> _TASK BRIEF_: Go over the data below and say how many lines hold the word "down". Only the number is needed.

> _PROVIDED RECORDS_:
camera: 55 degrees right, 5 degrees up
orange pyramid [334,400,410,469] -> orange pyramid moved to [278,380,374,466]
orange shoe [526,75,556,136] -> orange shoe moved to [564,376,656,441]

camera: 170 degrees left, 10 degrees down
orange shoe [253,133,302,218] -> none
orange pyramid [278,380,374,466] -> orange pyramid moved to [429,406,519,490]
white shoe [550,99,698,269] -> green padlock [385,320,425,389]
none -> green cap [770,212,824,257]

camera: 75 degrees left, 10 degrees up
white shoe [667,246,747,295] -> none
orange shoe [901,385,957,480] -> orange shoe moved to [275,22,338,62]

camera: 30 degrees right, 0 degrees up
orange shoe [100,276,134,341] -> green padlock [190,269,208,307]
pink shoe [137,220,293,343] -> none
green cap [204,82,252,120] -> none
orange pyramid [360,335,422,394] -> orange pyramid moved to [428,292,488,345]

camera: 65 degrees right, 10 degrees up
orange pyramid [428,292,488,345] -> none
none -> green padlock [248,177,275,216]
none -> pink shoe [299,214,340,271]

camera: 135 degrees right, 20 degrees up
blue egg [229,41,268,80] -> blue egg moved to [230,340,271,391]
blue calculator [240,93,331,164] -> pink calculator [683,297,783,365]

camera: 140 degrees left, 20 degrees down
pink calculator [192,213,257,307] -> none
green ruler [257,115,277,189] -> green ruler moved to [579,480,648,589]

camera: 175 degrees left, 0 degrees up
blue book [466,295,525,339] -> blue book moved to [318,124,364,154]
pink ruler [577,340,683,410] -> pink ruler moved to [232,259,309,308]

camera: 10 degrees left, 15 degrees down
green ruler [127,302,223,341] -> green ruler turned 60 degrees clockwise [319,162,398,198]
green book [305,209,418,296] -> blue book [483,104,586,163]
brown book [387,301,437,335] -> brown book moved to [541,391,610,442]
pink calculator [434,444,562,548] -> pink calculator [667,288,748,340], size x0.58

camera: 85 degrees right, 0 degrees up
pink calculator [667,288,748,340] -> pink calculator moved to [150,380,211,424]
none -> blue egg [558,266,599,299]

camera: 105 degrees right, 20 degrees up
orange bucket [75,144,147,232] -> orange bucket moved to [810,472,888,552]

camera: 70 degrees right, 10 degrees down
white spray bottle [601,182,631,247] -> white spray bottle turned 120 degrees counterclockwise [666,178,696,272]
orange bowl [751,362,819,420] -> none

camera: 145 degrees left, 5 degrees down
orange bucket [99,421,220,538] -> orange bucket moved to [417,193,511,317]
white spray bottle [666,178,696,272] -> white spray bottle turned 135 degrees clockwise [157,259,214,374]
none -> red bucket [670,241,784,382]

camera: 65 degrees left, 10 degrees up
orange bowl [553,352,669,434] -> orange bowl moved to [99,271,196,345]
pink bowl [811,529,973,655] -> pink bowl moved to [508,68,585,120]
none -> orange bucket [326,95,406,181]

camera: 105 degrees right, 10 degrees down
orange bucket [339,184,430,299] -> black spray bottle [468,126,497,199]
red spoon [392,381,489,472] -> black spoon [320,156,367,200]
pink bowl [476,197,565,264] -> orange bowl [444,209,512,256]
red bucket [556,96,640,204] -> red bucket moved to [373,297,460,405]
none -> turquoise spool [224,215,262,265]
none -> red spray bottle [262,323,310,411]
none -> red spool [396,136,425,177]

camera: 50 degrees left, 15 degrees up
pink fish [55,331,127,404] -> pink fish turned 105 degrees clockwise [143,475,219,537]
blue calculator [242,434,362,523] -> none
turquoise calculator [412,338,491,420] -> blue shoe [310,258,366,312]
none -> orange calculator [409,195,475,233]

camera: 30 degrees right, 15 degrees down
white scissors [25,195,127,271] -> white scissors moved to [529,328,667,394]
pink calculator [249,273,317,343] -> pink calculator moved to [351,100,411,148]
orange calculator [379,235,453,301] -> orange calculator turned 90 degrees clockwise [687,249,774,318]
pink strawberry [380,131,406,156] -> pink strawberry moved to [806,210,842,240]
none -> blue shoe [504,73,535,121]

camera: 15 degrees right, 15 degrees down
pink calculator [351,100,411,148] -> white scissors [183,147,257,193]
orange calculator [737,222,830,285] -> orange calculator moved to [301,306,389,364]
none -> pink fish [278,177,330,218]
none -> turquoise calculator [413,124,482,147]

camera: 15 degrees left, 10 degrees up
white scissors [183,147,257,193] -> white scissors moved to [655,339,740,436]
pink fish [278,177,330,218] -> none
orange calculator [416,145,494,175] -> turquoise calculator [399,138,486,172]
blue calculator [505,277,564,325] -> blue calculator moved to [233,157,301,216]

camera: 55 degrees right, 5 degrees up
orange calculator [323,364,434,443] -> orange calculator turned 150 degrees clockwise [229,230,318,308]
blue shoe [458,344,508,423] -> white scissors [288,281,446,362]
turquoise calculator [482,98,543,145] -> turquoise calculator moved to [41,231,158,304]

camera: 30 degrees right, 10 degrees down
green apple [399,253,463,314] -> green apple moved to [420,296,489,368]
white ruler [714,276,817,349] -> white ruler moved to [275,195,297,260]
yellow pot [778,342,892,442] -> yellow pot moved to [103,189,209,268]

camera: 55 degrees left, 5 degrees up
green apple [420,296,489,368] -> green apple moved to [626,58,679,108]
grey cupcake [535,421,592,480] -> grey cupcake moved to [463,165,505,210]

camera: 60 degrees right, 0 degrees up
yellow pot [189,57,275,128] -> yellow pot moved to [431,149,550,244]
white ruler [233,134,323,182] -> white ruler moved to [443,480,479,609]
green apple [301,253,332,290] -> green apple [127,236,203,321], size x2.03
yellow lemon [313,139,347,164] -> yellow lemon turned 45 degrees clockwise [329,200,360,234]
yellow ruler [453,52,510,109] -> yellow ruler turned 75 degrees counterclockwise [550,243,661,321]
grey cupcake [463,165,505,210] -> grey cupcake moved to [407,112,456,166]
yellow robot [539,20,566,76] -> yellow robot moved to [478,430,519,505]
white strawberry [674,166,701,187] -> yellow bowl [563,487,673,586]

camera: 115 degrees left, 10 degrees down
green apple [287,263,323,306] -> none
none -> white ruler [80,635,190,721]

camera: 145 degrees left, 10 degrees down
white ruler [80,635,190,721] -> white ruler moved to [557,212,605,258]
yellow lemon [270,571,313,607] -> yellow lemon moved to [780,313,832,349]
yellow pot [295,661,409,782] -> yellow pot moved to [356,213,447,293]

> _EXERCISE RESPONSE_: 11